START Provided data

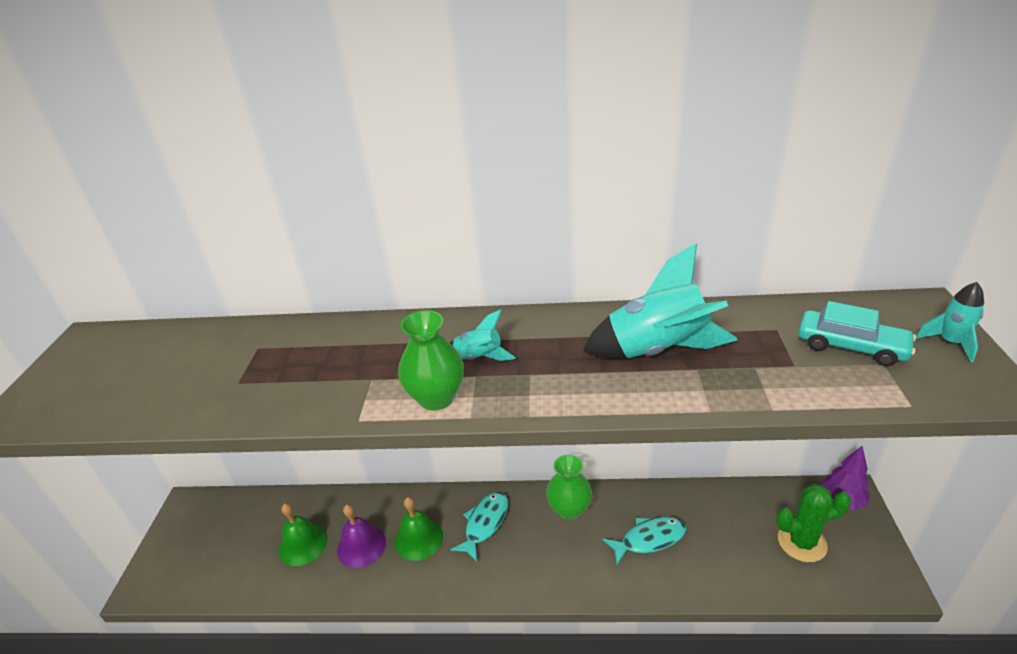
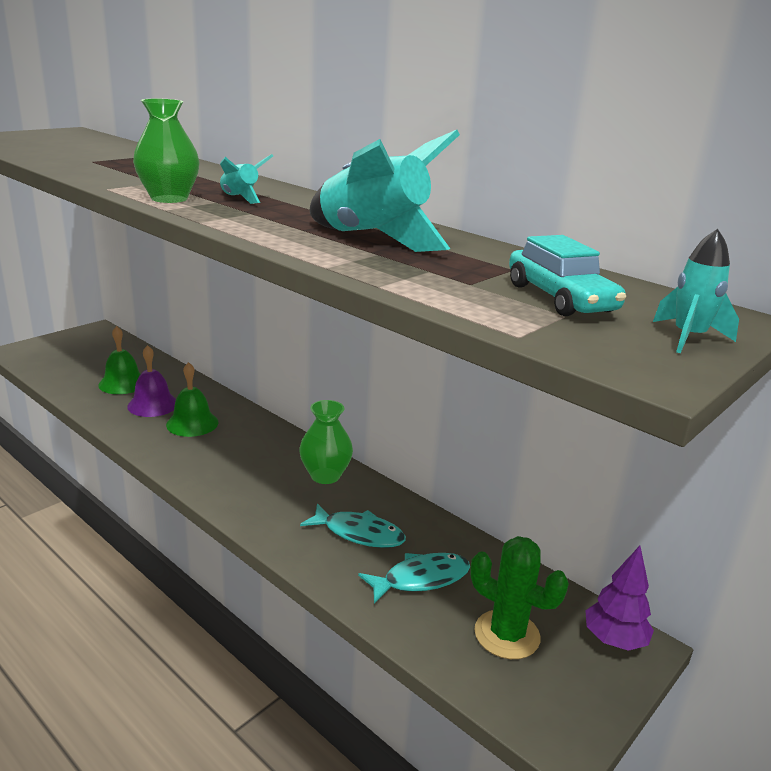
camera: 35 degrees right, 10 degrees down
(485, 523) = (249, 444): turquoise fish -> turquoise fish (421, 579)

END Provided data
START Provided data

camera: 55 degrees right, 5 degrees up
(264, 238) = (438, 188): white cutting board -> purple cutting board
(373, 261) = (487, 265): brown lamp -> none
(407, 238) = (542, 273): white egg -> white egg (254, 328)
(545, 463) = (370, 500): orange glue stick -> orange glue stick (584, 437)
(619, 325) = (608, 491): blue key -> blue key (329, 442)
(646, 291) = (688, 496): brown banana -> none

END Provided data
START Provided data

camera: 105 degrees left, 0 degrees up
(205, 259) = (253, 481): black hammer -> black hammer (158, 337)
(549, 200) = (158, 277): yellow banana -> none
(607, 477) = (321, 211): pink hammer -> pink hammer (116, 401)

END Provided data

= How to complete this task =
Copy out each line from the listing that contains the string "hammer".

= Exercise result =
(205, 259) = (253, 481): black hammer -> black hammer (158, 337)
(607, 477) = (321, 211): pink hammer -> pink hammer (116, 401)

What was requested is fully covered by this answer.